━━━━━ Listed records

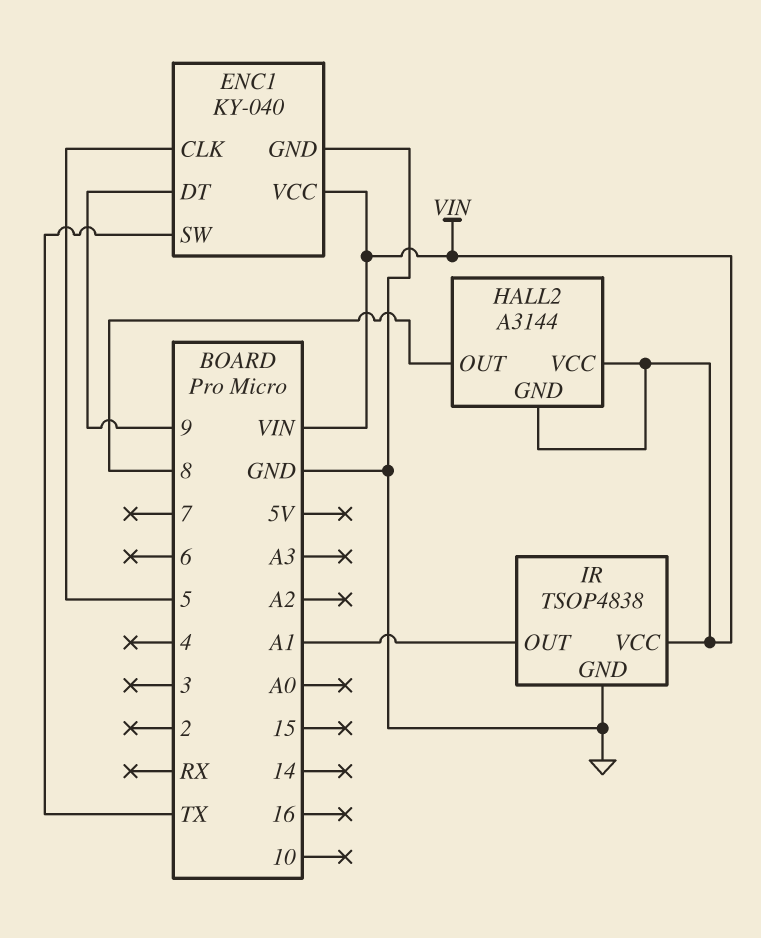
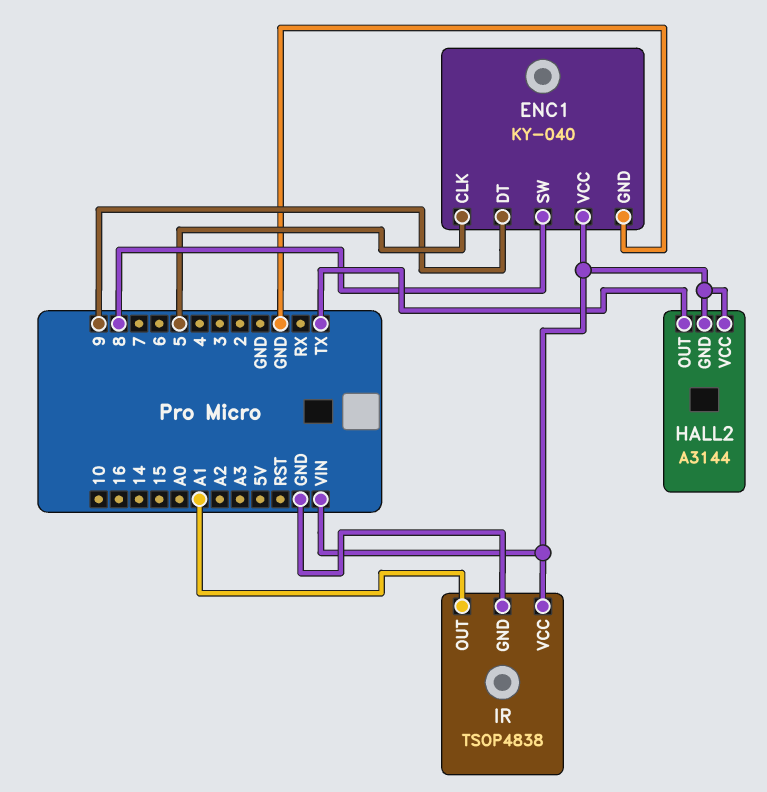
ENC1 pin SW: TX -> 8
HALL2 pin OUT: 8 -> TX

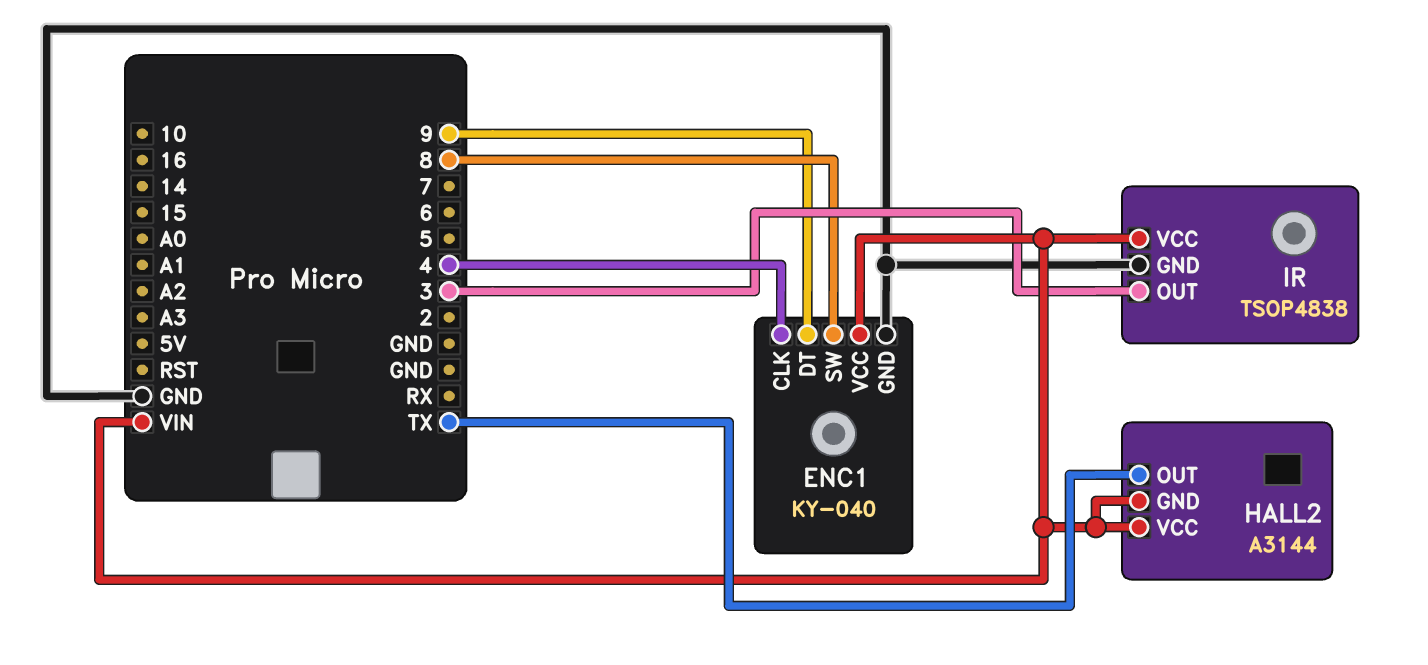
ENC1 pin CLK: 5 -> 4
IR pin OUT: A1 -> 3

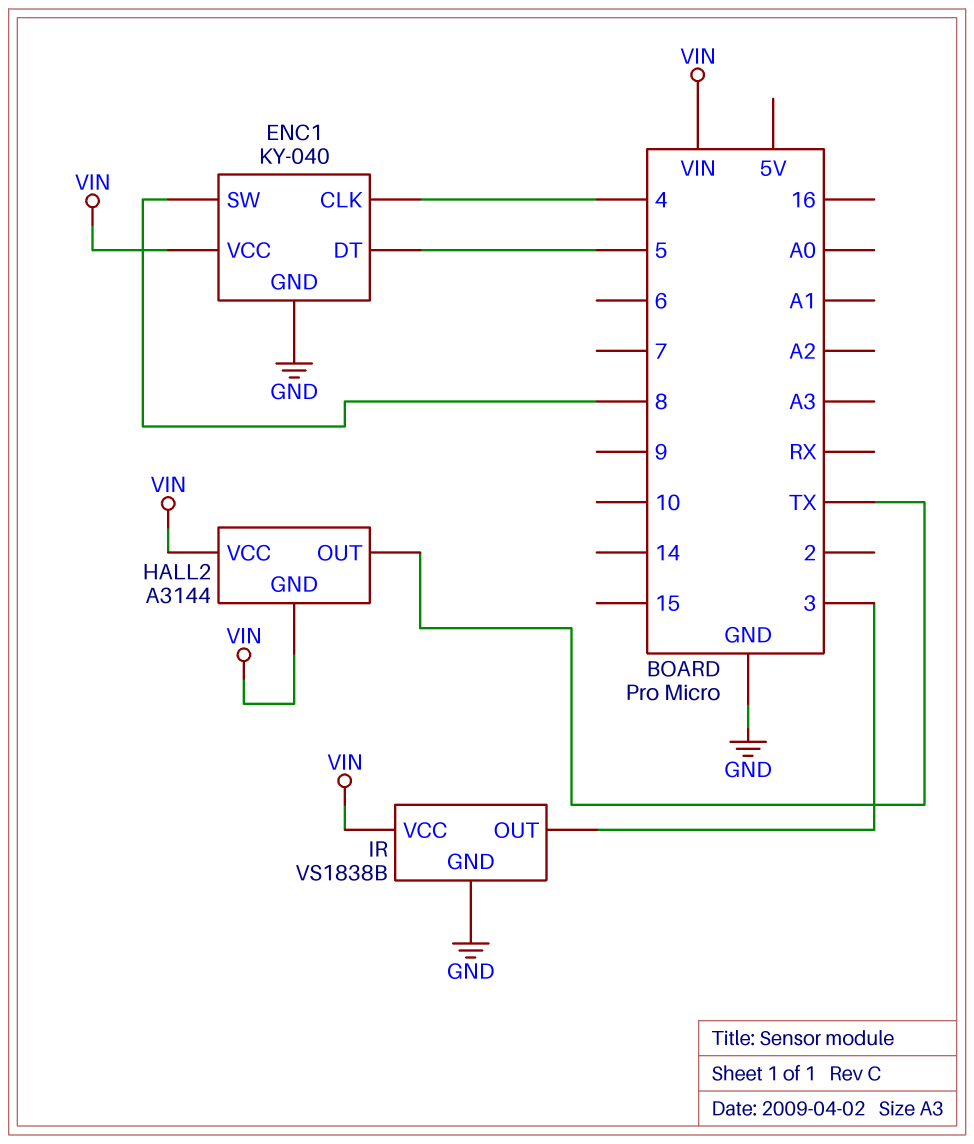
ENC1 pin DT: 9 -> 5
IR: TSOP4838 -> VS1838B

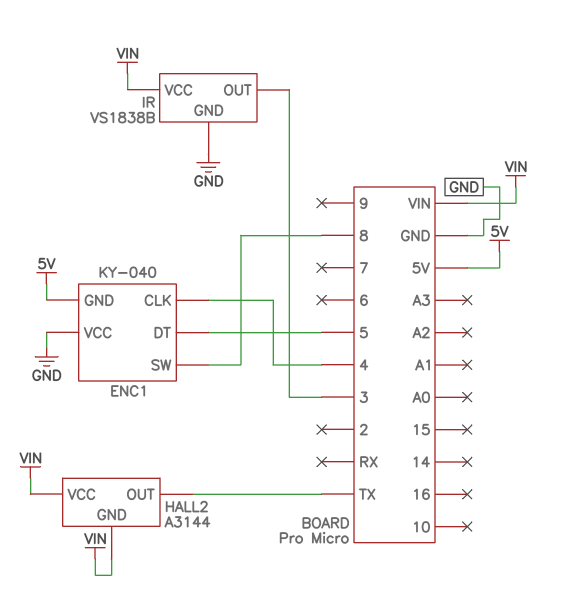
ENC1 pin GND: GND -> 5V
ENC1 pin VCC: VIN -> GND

━━━━━━━━━━
━━━━━ Listed records

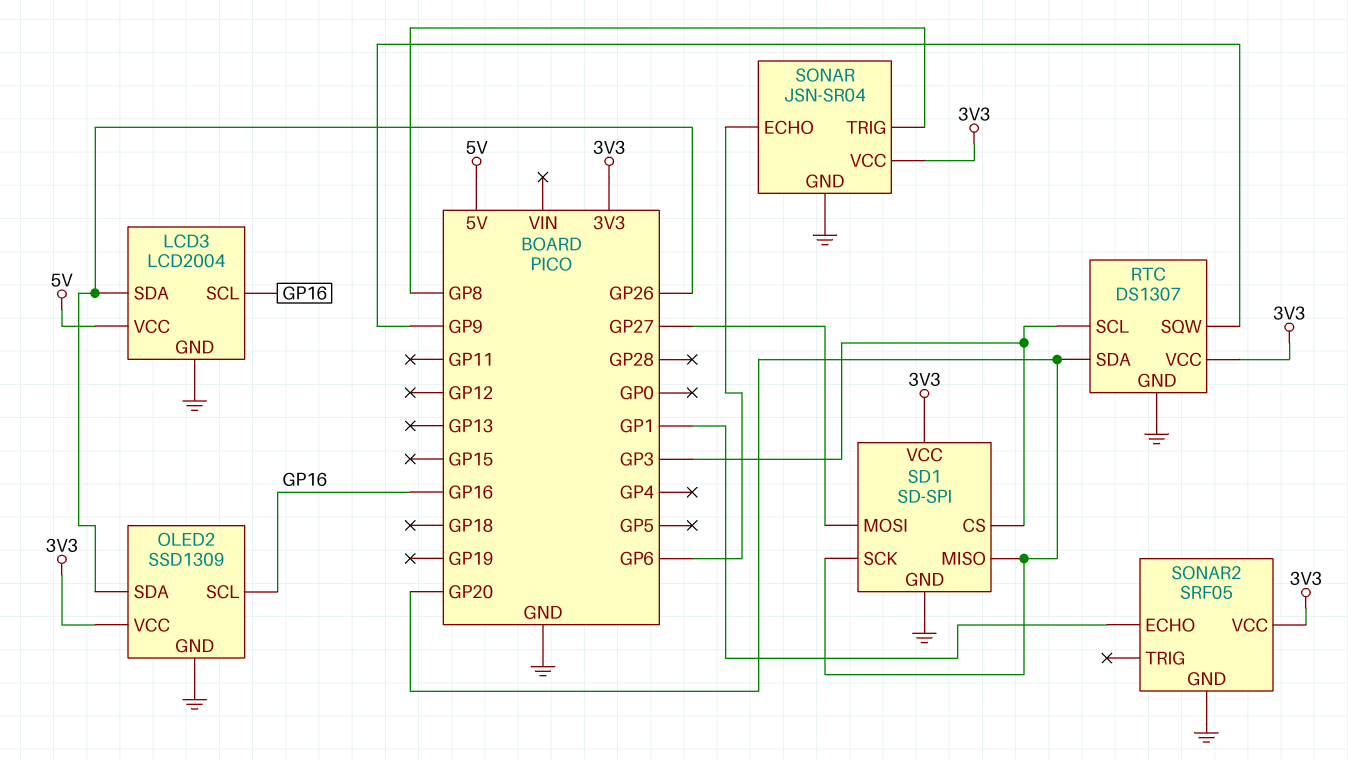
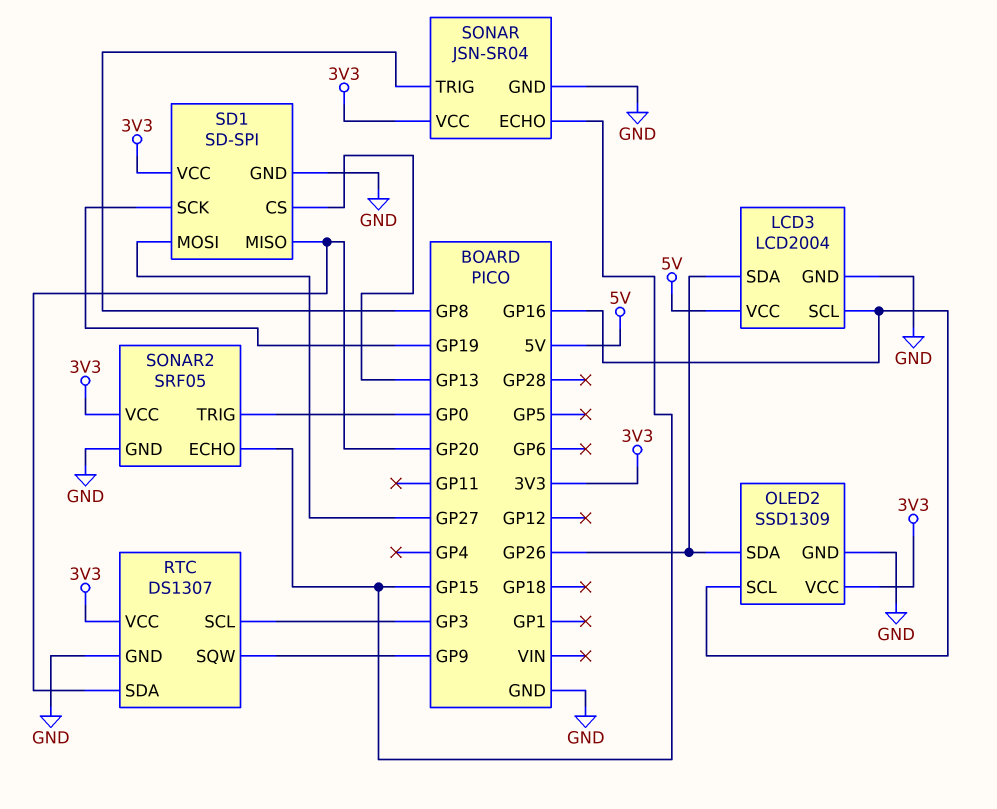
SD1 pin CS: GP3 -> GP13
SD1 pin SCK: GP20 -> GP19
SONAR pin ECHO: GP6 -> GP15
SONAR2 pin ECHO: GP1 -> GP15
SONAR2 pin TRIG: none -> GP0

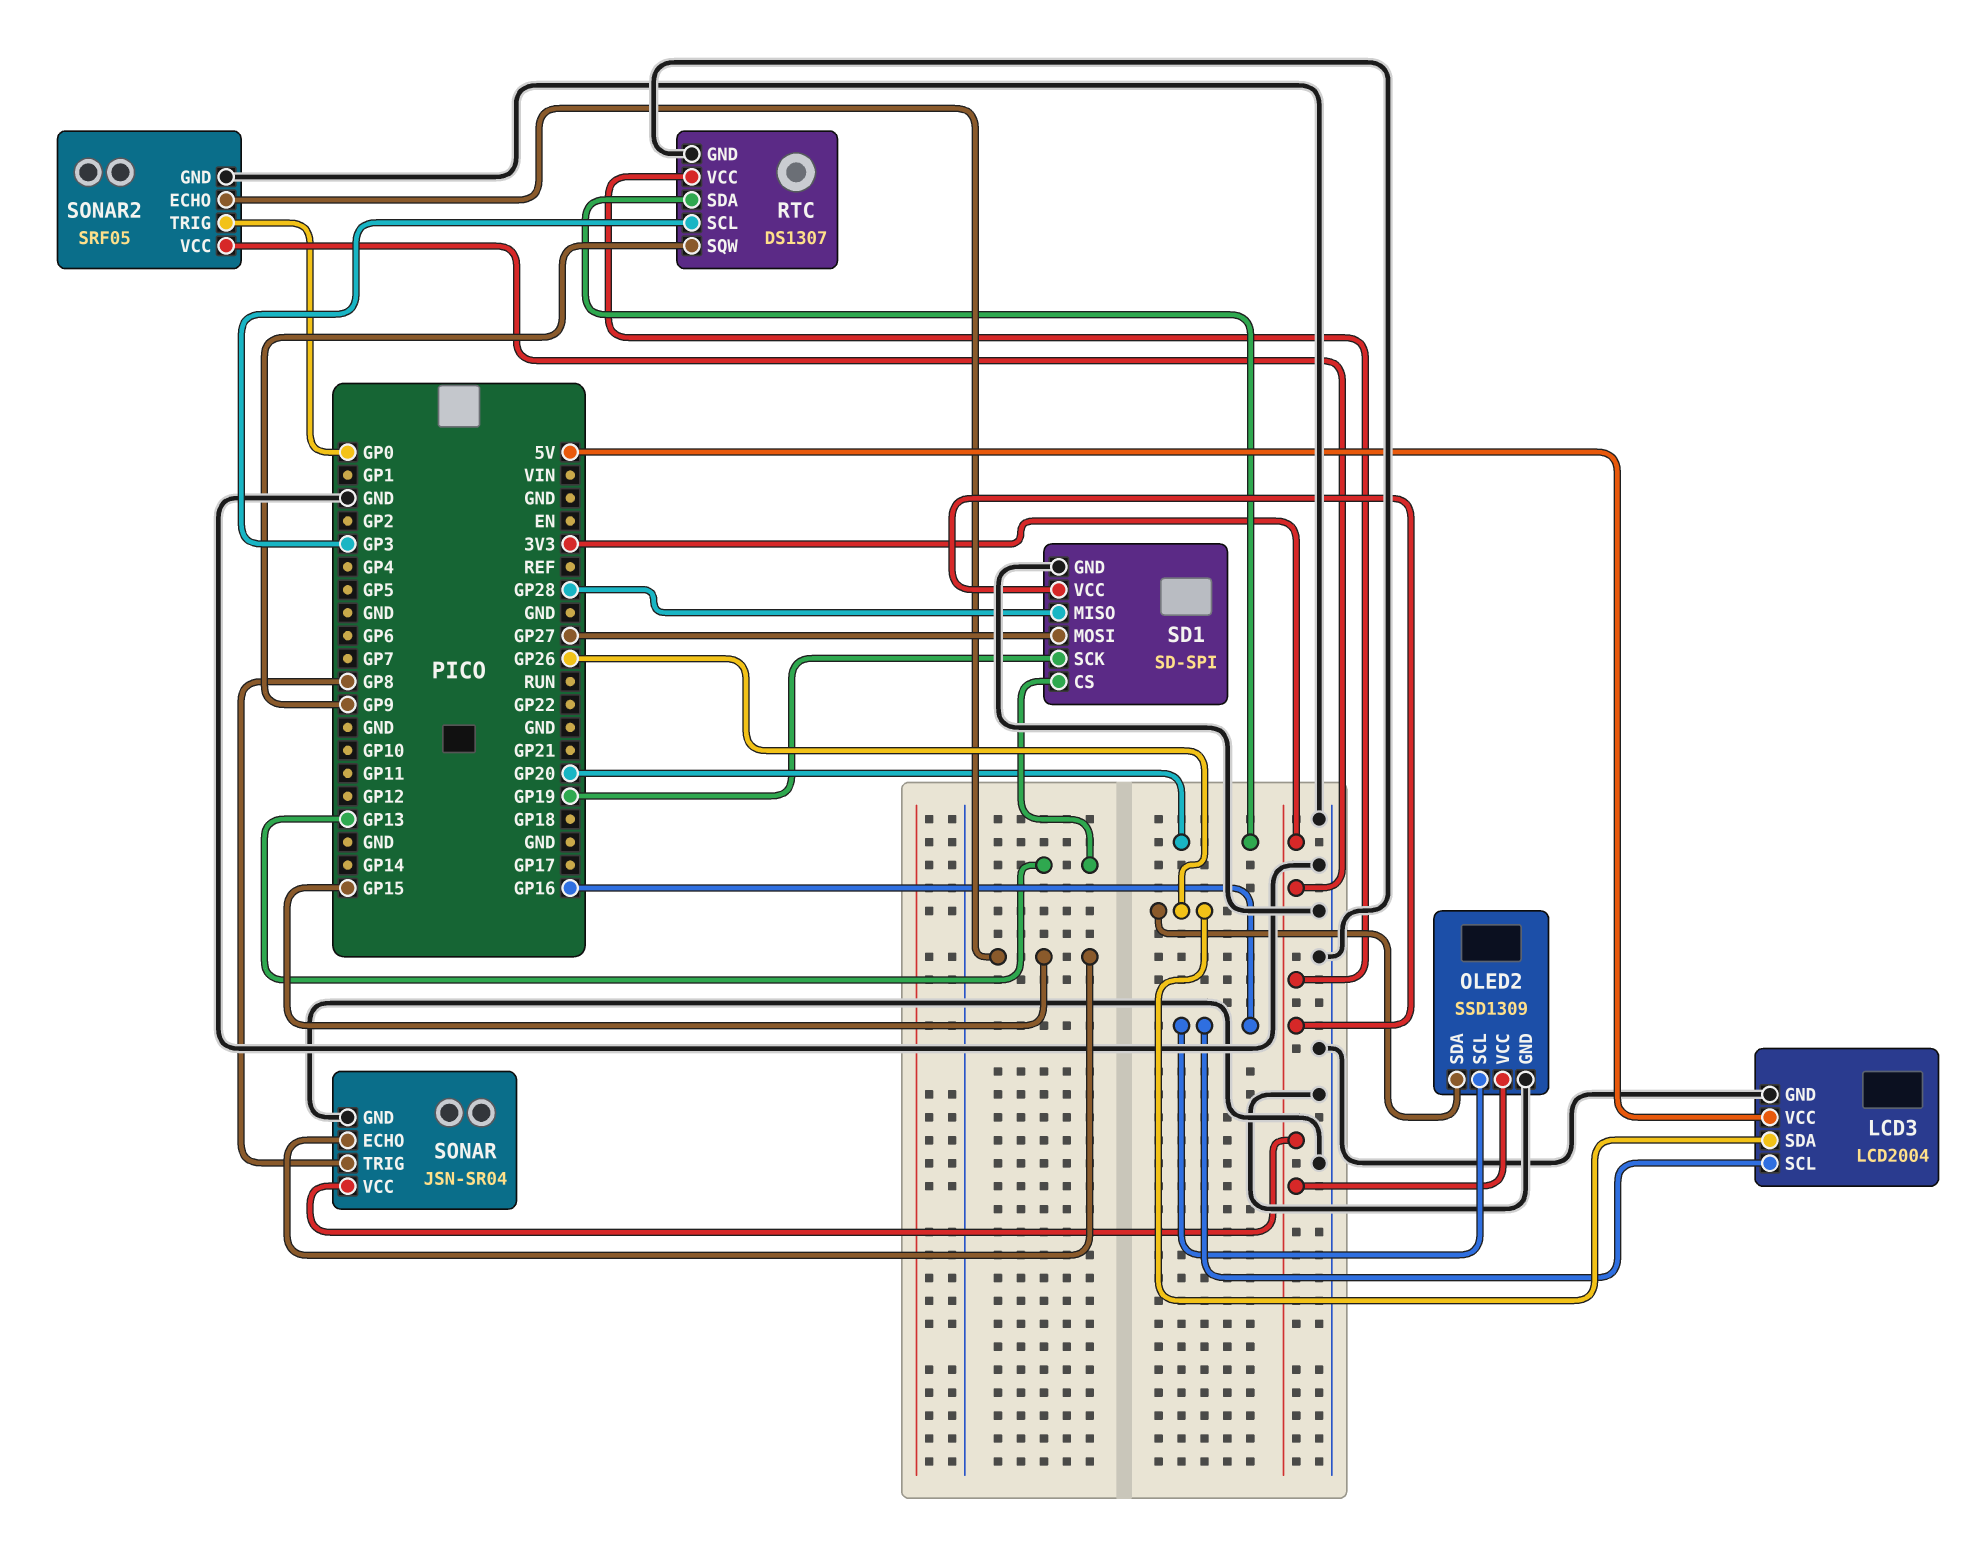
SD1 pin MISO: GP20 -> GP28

━━━━━━━━━━

→ Brief
Look above for the line containing "ENC1 pin SW: TX -> 8" and the line containing "ENC1 pin VCC: VIN -> GND", then reproduce both and everything between them exactly, pictures omitted.

→ Result of this exercise
ENC1 pin SW: TX -> 8
HALL2 pin OUT: 8 -> TX

ENC1 pin CLK: 5 -> 4
IR pin OUT: A1 -> 3

ENC1 pin DT: 9 -> 5
IR: TSOP4838 -> VS1838B

ENC1 pin GND: GND -> 5V
ENC1 pin VCC: VIN -> GND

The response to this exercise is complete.